Extracted data entries
######

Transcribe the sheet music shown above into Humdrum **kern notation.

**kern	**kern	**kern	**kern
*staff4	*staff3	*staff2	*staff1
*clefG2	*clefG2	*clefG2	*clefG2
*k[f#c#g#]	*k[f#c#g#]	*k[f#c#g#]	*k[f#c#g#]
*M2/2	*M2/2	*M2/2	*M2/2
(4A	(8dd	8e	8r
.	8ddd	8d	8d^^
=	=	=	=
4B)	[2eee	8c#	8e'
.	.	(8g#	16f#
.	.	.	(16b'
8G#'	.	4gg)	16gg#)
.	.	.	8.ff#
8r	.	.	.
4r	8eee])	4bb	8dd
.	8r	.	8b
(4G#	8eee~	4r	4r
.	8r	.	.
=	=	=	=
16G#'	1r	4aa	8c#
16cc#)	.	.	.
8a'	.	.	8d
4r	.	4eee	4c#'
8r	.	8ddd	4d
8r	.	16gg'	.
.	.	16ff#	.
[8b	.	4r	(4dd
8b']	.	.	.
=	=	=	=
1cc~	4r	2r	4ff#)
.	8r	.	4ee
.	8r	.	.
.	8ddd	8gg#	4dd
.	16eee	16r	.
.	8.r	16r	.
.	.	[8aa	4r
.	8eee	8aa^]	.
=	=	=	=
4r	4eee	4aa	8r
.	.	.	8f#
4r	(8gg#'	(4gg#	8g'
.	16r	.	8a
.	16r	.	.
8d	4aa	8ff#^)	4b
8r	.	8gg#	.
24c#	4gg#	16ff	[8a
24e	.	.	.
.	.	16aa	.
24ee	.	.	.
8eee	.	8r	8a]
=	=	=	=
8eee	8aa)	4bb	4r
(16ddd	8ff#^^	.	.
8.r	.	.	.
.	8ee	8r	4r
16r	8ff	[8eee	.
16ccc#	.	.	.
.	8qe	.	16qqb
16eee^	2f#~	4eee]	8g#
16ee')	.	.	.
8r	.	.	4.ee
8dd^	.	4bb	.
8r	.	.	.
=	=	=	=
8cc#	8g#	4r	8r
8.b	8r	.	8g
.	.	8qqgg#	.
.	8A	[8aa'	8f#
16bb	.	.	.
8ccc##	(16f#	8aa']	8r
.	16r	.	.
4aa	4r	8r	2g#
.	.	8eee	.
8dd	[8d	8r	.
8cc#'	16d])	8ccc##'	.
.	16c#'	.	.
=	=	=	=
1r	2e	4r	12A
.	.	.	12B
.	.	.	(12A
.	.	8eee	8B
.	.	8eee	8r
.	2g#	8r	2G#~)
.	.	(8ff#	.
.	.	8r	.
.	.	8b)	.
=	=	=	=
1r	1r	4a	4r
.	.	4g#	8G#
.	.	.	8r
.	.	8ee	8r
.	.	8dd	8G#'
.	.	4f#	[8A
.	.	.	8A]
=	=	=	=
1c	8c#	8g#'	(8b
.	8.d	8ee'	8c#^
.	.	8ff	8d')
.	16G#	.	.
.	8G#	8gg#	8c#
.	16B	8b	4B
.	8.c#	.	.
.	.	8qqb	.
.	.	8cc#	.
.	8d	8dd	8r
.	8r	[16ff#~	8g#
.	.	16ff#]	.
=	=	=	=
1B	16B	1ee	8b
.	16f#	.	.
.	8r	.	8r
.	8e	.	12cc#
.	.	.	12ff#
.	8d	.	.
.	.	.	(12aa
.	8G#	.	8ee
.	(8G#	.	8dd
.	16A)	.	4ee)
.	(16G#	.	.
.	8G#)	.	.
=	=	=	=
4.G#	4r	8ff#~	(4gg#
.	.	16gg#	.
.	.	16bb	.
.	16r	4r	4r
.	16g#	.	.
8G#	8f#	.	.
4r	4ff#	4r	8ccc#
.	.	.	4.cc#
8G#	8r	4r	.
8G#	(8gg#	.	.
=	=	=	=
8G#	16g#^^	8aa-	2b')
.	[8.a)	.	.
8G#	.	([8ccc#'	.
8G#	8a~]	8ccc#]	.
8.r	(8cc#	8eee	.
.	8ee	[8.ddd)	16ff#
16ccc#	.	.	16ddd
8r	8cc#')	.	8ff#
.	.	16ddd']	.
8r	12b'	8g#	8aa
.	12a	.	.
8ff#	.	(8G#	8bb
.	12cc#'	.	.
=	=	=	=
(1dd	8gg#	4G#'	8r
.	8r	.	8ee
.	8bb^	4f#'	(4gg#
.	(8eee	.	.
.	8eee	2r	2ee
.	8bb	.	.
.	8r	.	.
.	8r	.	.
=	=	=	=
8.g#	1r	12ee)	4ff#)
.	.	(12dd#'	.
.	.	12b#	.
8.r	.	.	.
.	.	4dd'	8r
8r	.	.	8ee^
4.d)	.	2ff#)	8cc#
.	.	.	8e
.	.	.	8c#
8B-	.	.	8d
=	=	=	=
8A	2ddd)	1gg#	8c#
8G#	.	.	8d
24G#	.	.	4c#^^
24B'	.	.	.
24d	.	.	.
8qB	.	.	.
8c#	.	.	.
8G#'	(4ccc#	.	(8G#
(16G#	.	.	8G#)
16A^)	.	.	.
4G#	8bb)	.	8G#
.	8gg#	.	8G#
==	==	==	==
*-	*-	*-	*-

######

- _Exercise prompt_
Pick out each line in the entries above that contains the string "kern", and copy those lines.

- _Solution to the problem_
Transcribe the sheet music shown above into Humdrum **kern notation.
**kern	**kern	**kern	**kern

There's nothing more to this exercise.